--- What is required ---
Please set down each of the lines below once more, exactly, omitting all pictures.

::::

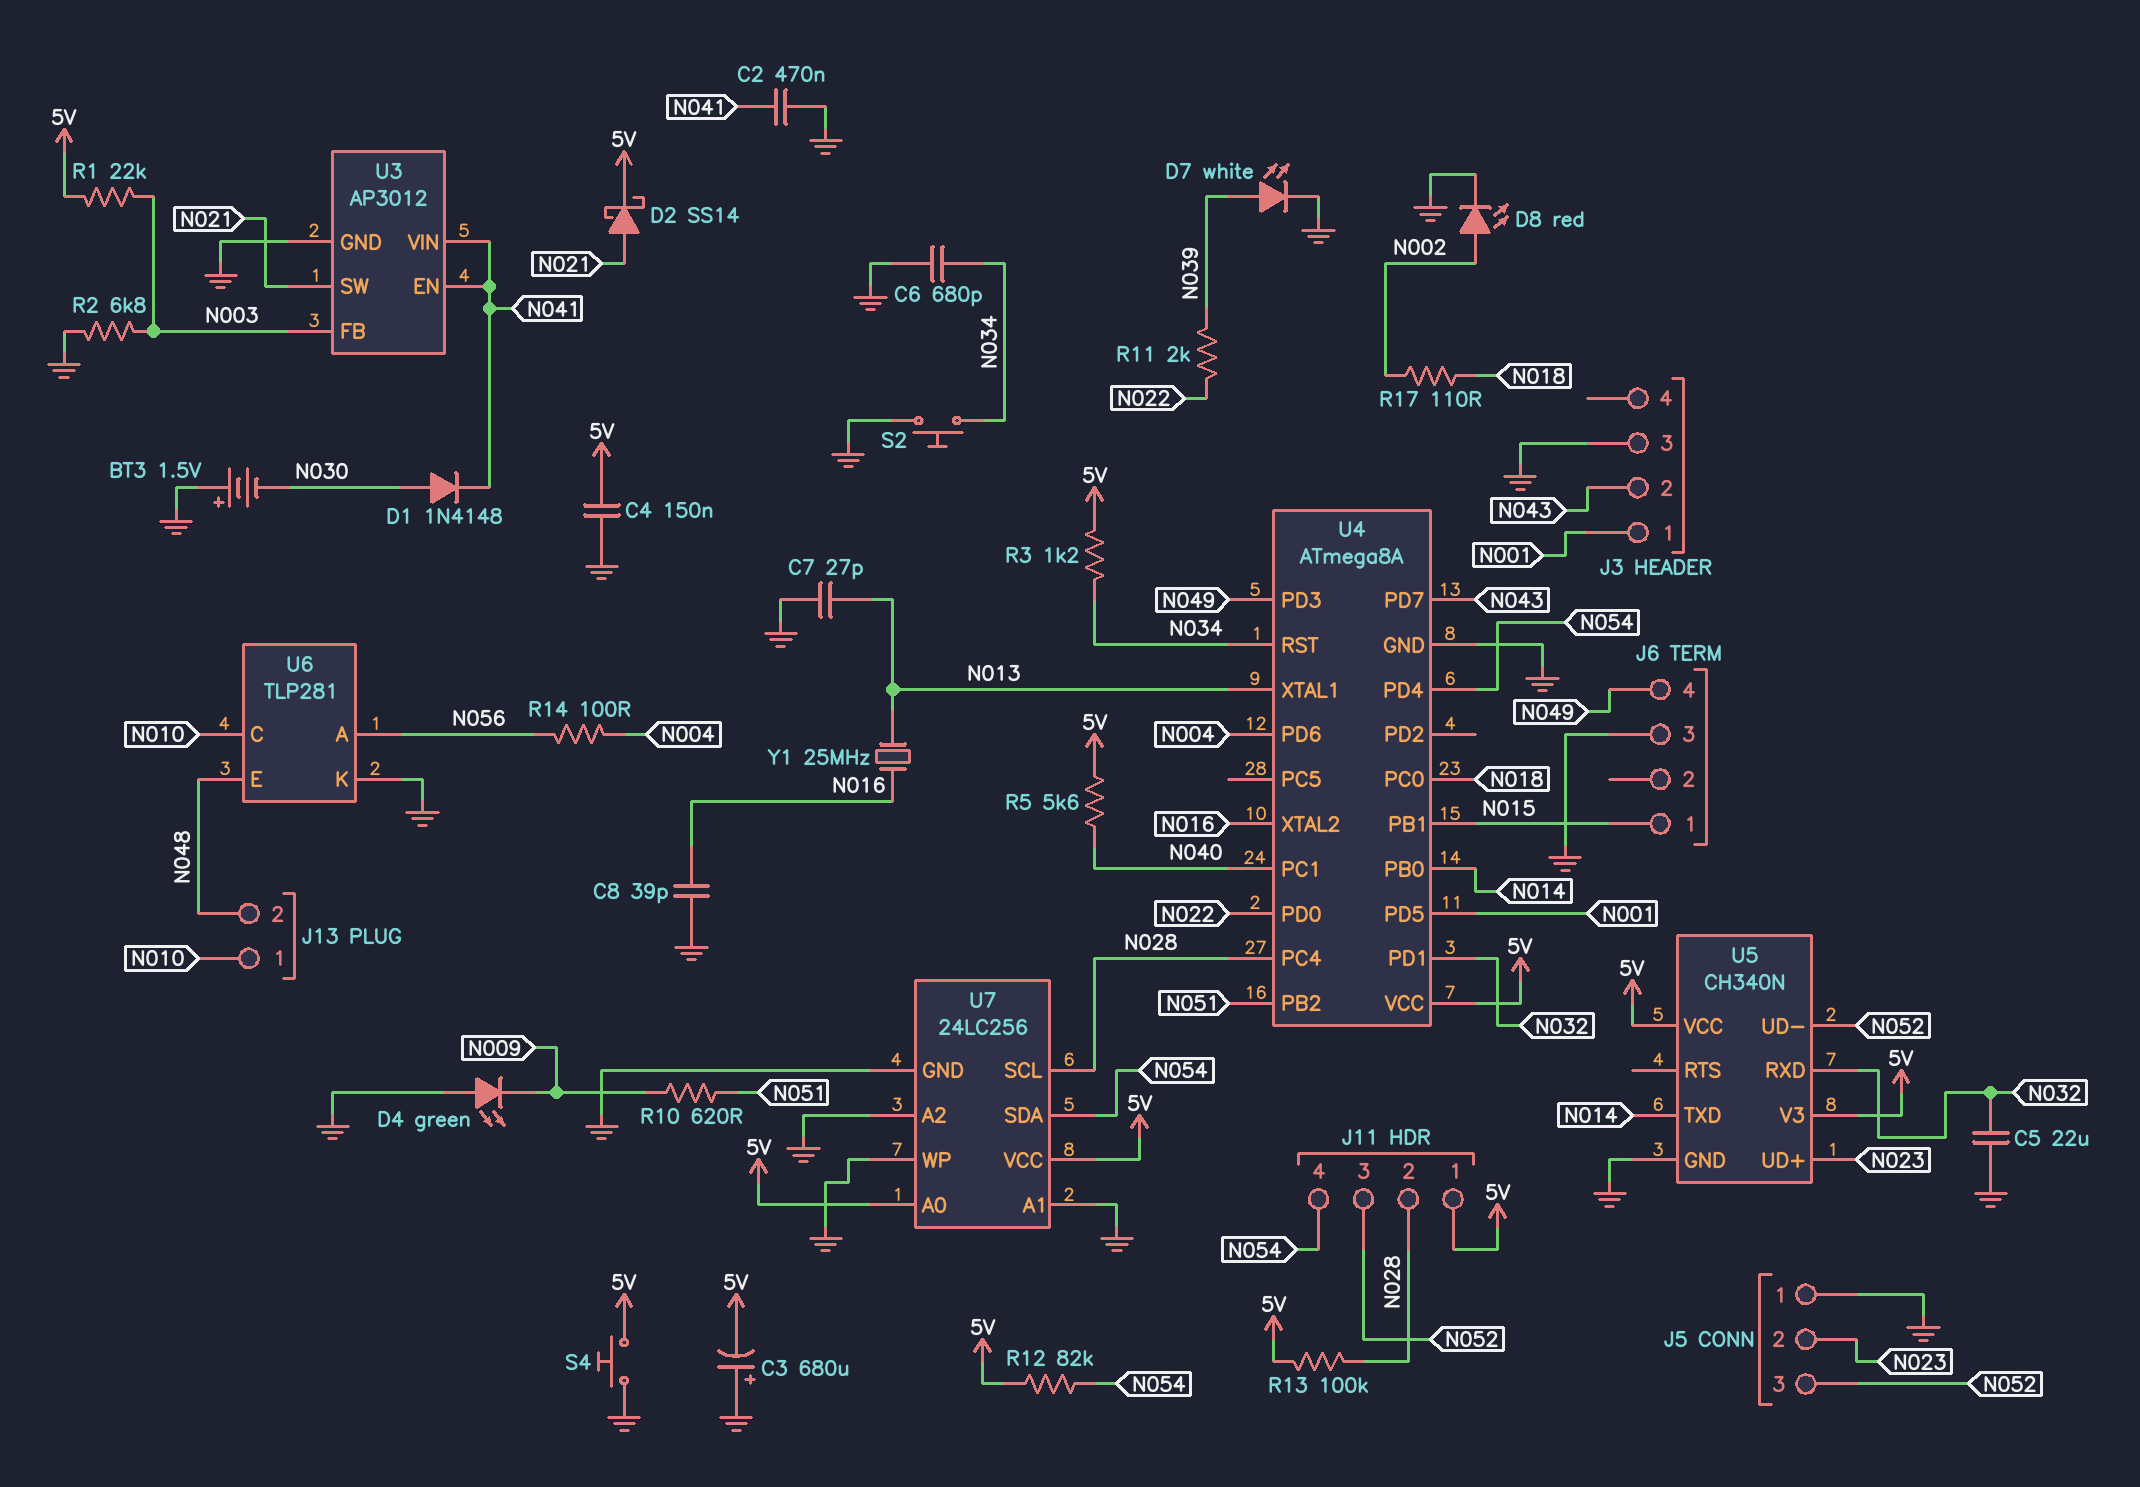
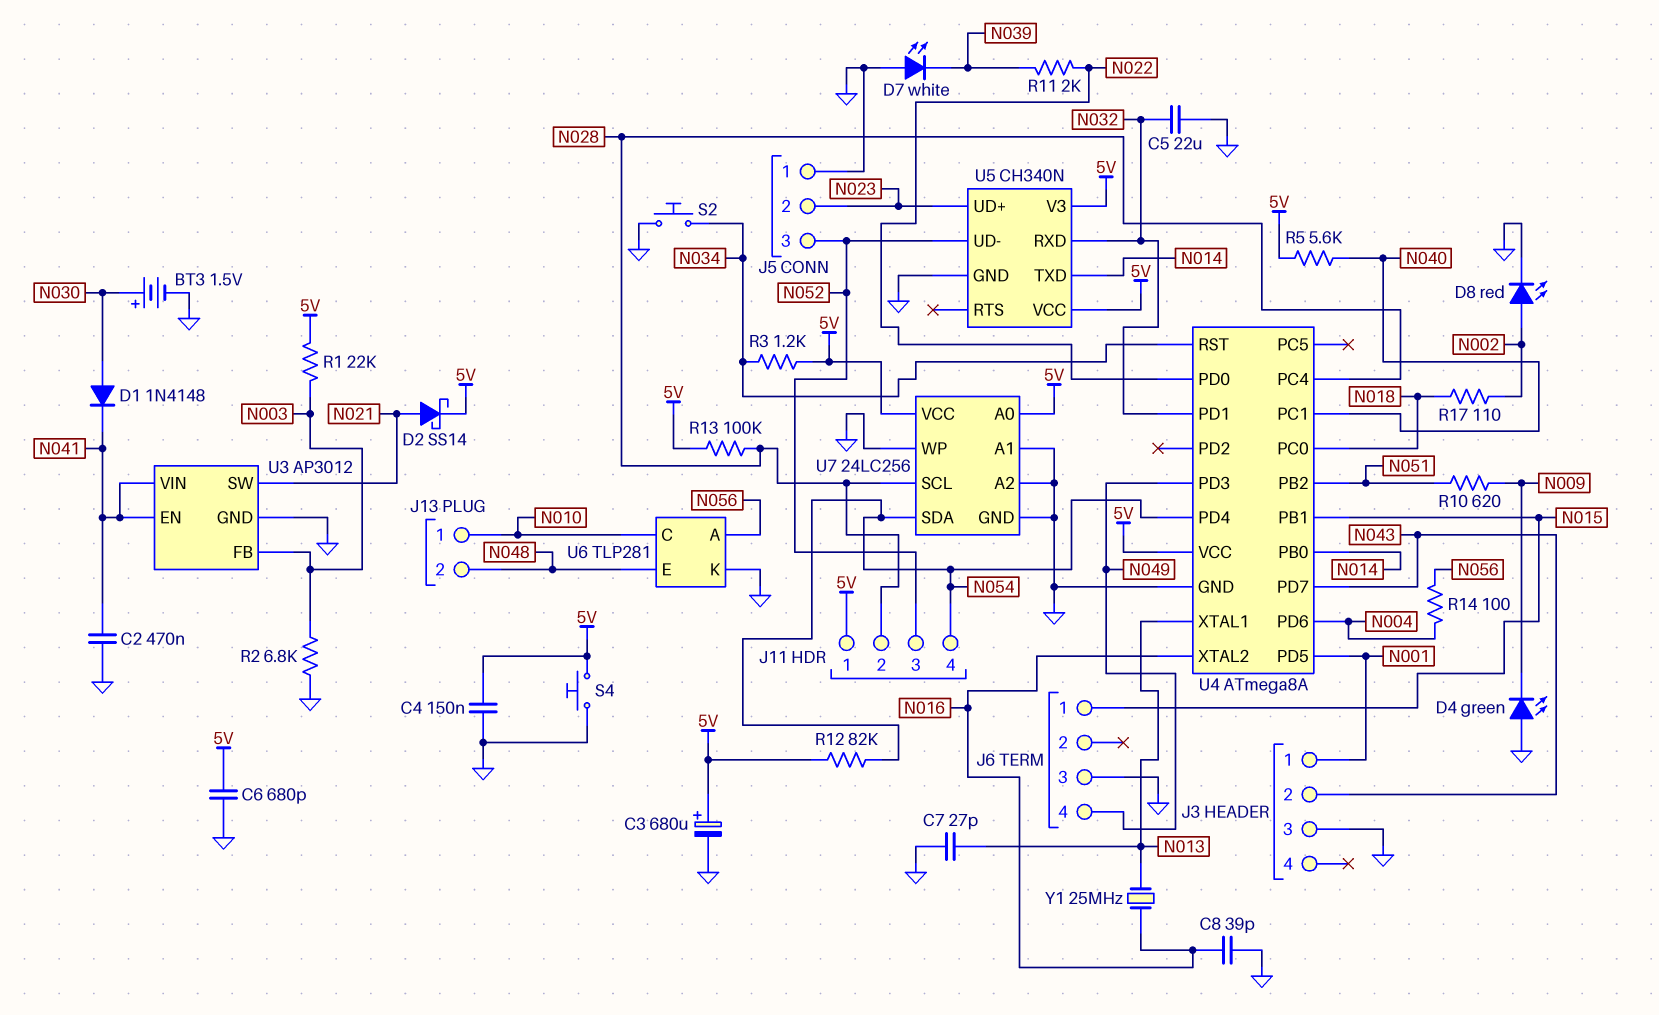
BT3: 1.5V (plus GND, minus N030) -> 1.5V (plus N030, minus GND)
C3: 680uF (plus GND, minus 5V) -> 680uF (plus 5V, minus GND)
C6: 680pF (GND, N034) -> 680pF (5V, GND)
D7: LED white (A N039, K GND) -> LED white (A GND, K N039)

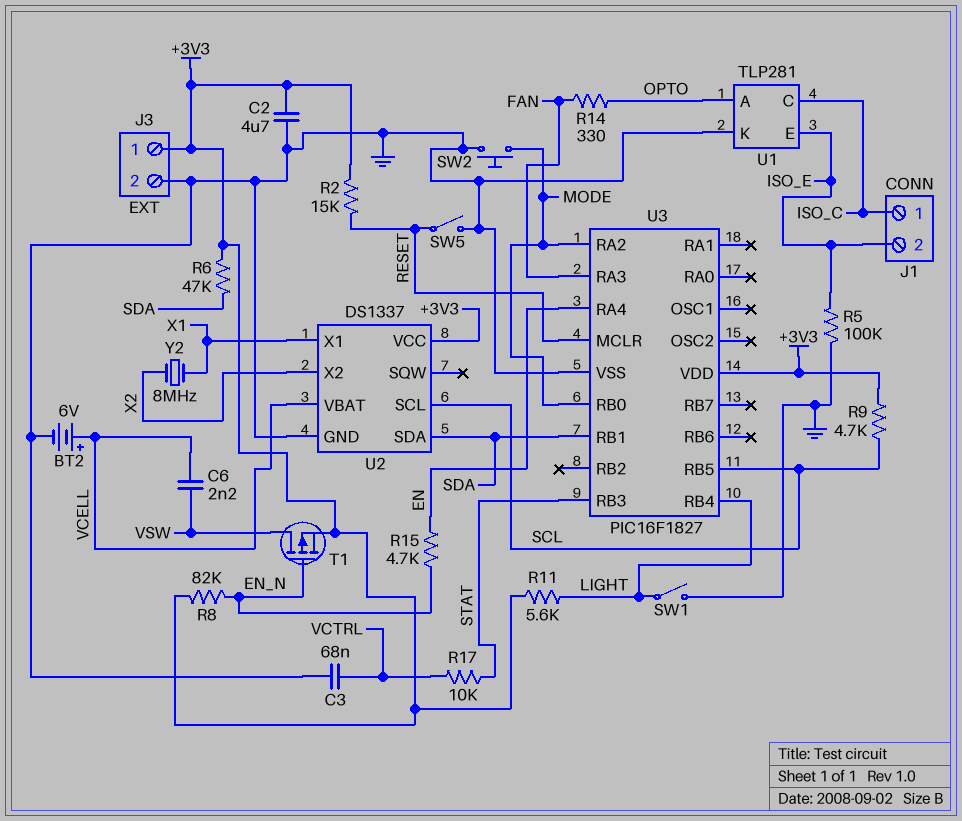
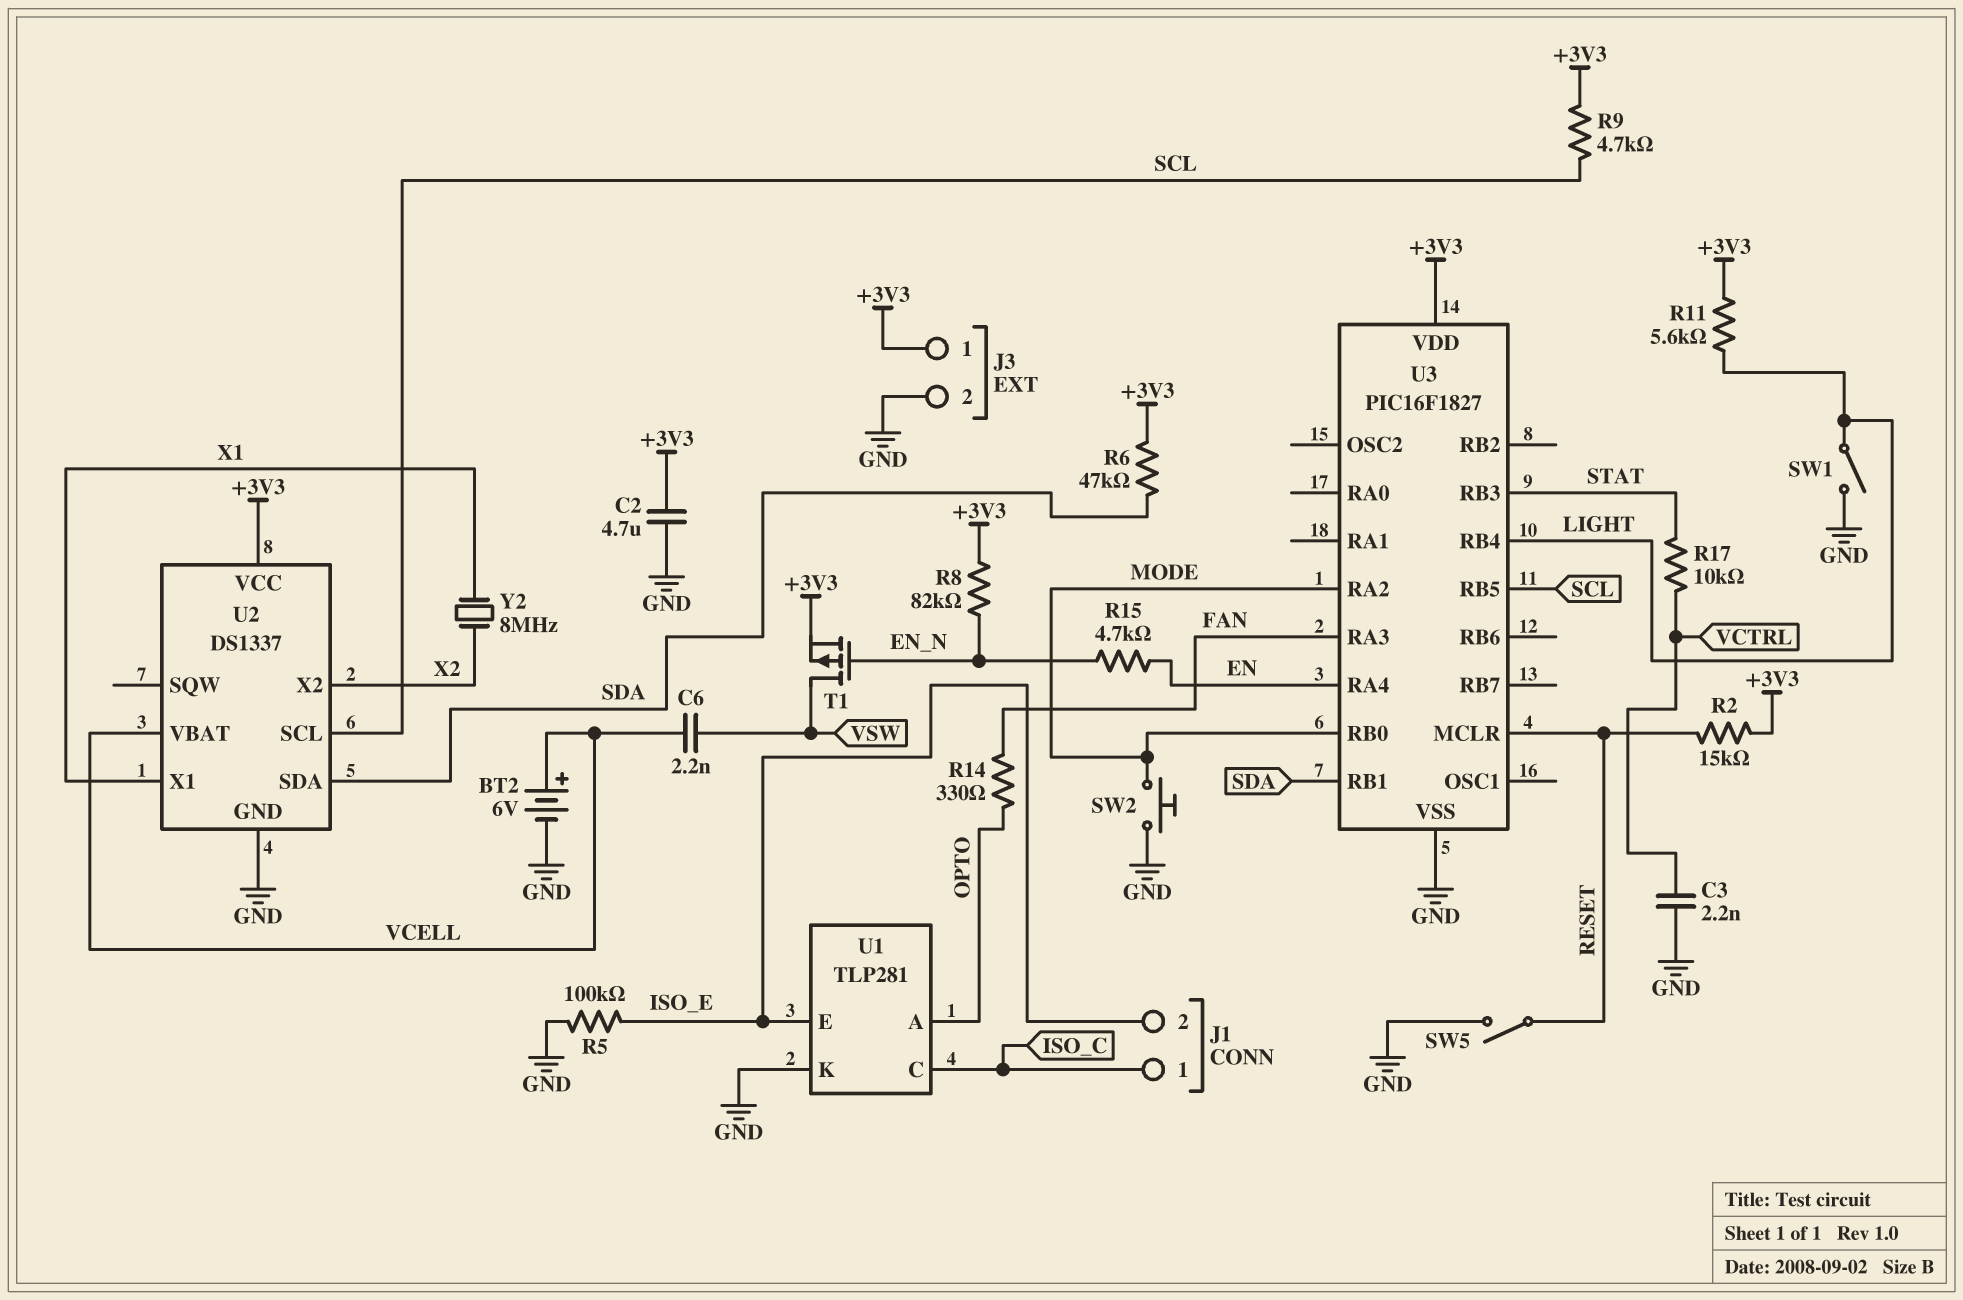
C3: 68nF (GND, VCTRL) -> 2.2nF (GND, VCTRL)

::::

--- The completed task ---
BT3: 1.5V (plus GND, minus N030) -> 1.5V (plus N030, minus GND)
C3: 680uF (plus GND, minus 5V) -> 680uF (plus 5V, minus GND)
C6: 680pF (GND, N034) -> 680pF (5V, GND)
D7: LED white (A N039, K GND) -> LED white (A GND, K N039)

C3: 68nF (GND, VCTRL) -> 2.2nF (GND, VCTRL)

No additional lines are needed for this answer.